# [What is expected]
Only the count is expected: the number of lines below that contain "triangle".

# [Data for processing]
···

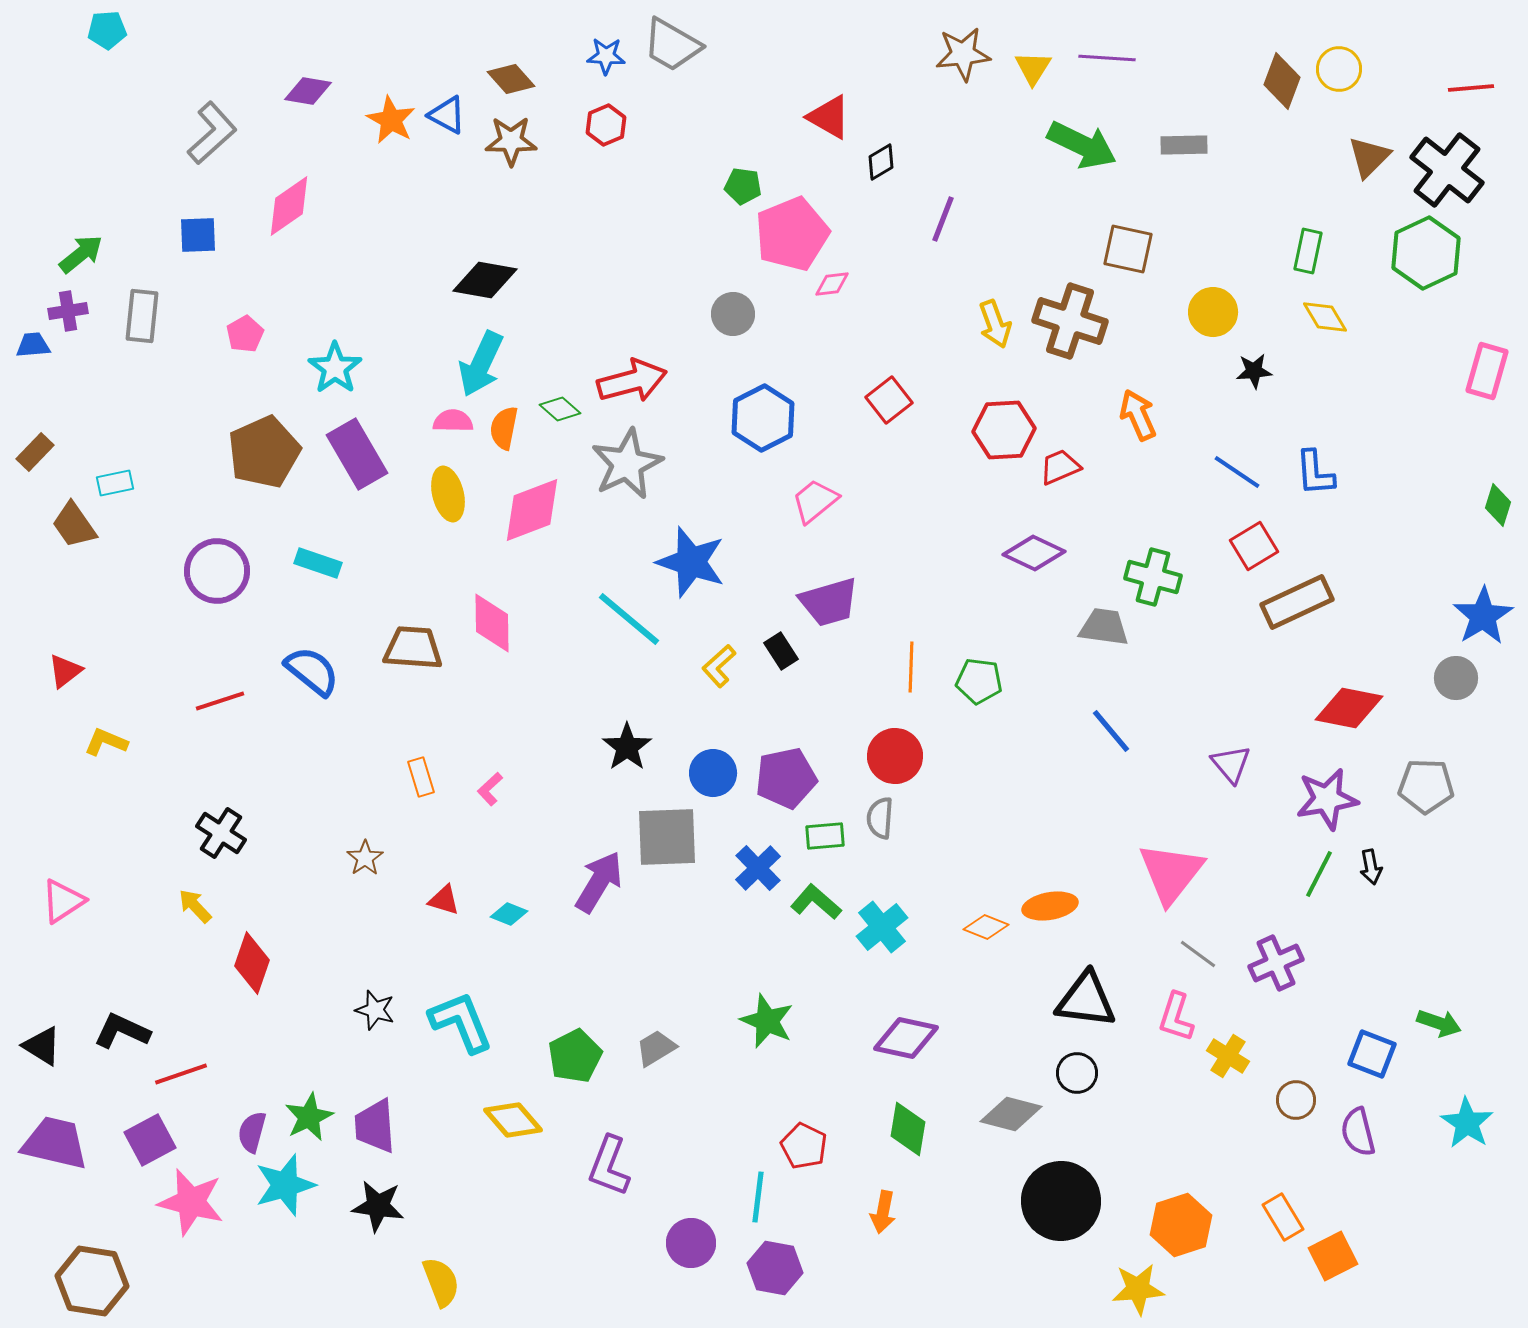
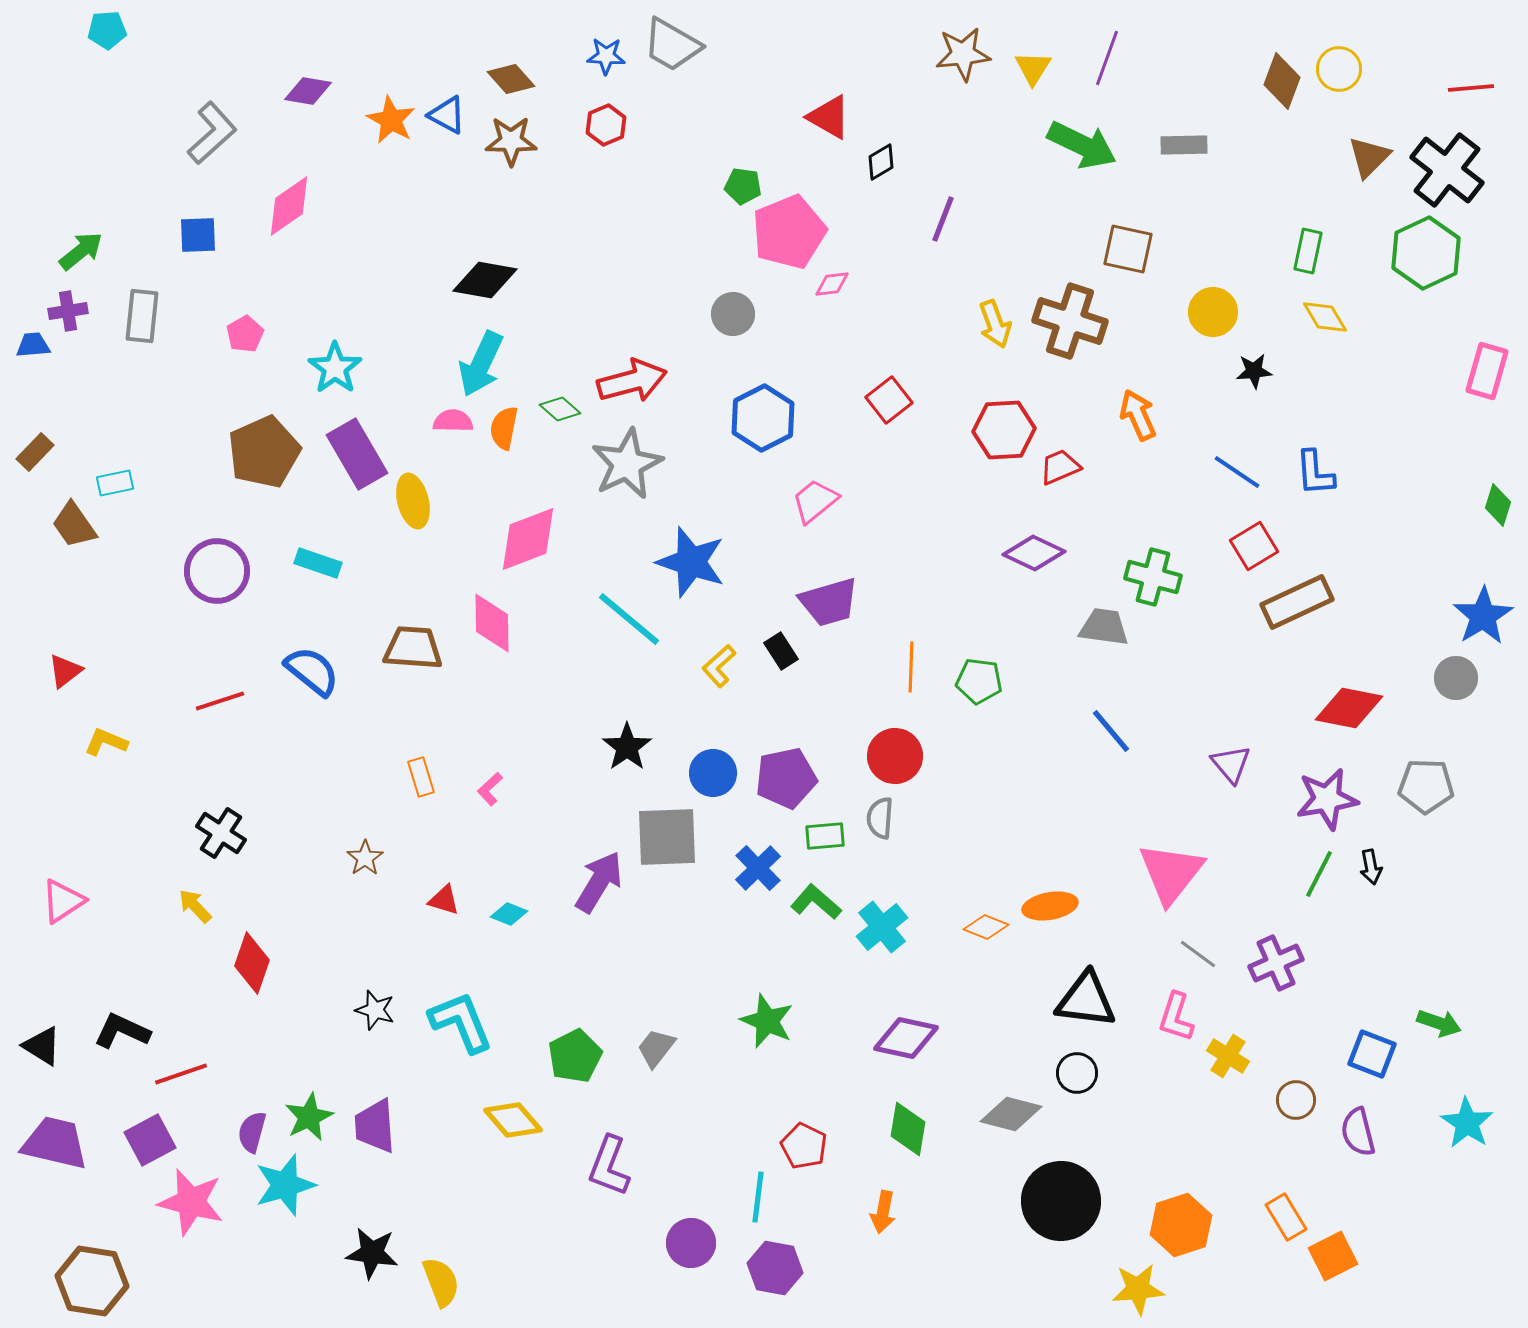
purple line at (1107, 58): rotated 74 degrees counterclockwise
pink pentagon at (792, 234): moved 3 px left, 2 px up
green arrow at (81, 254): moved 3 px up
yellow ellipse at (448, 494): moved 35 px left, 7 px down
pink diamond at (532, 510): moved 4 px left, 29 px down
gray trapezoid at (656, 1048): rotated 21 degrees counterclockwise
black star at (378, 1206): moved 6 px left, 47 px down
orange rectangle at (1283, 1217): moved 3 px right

···

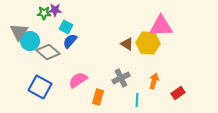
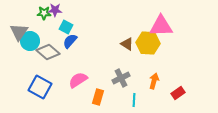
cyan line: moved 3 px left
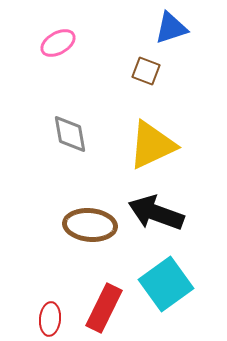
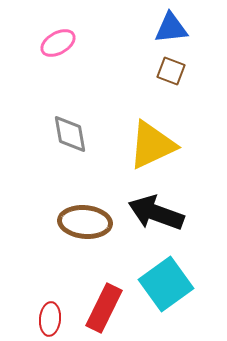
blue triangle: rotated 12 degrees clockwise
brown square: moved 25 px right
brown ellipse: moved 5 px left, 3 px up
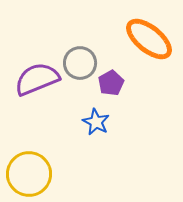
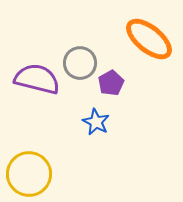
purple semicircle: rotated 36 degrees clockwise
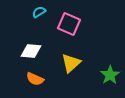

···

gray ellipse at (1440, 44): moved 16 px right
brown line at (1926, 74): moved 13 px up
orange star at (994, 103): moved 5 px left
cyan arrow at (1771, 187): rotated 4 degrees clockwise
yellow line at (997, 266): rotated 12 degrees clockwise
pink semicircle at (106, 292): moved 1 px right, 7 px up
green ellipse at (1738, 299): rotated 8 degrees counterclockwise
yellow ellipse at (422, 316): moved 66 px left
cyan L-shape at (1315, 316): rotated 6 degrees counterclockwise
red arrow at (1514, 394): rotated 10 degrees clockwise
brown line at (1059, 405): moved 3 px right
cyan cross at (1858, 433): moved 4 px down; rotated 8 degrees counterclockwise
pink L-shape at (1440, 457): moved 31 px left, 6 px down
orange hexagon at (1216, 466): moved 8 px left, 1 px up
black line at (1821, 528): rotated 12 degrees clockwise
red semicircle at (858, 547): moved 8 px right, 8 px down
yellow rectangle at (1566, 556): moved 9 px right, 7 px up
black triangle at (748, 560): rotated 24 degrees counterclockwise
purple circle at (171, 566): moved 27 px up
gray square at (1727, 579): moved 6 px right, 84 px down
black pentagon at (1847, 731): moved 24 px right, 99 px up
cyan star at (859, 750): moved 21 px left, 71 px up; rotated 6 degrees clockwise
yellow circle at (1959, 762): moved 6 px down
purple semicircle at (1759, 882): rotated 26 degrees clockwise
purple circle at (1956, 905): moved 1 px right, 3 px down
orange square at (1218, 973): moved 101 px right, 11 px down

···

# [Solution below]
2